→ **YOUR GOAL**: Go through the data underneath and copy every line exactly.

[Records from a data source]
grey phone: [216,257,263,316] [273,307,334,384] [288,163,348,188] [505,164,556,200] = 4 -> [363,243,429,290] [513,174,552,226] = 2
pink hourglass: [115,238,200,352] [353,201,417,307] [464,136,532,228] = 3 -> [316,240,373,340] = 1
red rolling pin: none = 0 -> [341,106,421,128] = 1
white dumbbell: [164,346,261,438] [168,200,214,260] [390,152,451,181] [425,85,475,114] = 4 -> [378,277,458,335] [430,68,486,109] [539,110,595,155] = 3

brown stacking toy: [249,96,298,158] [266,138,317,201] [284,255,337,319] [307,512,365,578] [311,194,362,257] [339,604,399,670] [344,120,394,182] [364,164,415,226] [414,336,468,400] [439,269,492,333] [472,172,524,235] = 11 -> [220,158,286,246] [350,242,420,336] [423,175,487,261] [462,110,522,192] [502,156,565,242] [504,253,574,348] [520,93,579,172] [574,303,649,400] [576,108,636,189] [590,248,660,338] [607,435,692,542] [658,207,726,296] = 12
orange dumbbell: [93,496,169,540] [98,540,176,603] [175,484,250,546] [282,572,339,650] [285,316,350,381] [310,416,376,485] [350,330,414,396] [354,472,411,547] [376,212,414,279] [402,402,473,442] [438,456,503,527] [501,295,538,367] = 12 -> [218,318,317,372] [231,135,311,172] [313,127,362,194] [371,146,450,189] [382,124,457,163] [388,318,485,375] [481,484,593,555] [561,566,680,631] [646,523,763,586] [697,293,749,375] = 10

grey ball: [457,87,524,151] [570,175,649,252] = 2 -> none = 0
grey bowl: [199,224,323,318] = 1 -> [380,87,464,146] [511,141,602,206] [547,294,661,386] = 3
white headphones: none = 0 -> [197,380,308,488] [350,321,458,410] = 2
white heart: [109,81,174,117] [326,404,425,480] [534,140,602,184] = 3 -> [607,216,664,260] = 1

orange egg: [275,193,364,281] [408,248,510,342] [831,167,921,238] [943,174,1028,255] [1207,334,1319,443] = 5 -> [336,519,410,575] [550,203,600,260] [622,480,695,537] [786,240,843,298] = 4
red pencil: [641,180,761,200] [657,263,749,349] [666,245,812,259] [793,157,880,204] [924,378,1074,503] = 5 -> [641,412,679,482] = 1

→ **ANSWER BOX**:
grey phone: [216,257,263,316] [273,307,334,384] [288,163,348,188] [505,164,556,200] = 4 -> [363,243,429,290] [513,174,552,226] = 2
pink hourglass: [115,238,200,352] [353,201,417,307] [464,136,532,228] = 3 -> [316,240,373,340] = 1
red rolling pin: none = 0 -> [341,106,421,128] = 1
white dumbbell: [164,346,261,438] [168,200,214,260] [390,152,451,181] [425,85,475,114] = 4 -> [378,277,458,335] [430,68,486,109] [539,110,595,155] = 3

brown stacking toy: [249,96,298,158] [266,138,317,201] [284,255,337,319] [307,512,365,578] [311,194,362,257] [339,604,399,670] [344,120,394,182] [364,164,415,226] [414,336,468,400] [439,269,492,333] [472,172,524,235] = 11 -> [220,158,286,246] [350,242,420,336] [423,175,487,261] [462,110,522,192] [502,156,565,242] [504,253,574,348] [520,93,579,172] [574,303,649,400] [576,108,636,189] [590,248,660,338] [607,435,692,542] [658,207,726,296] = 12
orange dumbbell: [93,496,169,540] [98,540,176,603] [175,484,250,546] [282,572,339,650] [285,316,350,381] [310,416,376,485] [350,330,414,396] [354,472,411,547] [376,212,414,279] [402,402,473,442] [438,456,503,527] [501,295,538,367] = 12 -> [218,318,317,372] [231,135,311,172] [313,127,362,194] [371,146,450,189] [382,124,457,163] [388,318,485,375] [481,484,593,555] [561,566,680,631] [646,523,763,586] [697,293,749,375] = 10

grey ball: [457,87,524,151] [570,175,649,252] = 2 -> none = 0
grey bowl: [199,224,323,318] = 1 -> [380,87,464,146] [511,141,602,206] [547,294,661,386] = 3
white headphones: none = 0 -> [197,380,308,488] [350,321,458,410] = 2
white heart: [109,81,174,117] [326,404,425,480] [534,140,602,184] = 3 -> [607,216,664,260] = 1

orange egg: [275,193,364,281] [408,248,510,342] [831,167,921,238] [943,174,1028,255] [1207,334,1319,443] = 5 -> [336,519,410,575] [550,203,600,260] [622,480,695,537] [786,240,843,298] = 4
red pencil: [641,180,761,200] [657,263,749,349] [666,245,812,259] [793,157,880,204] [924,378,1074,503] = 5 -> [641,412,679,482] = 1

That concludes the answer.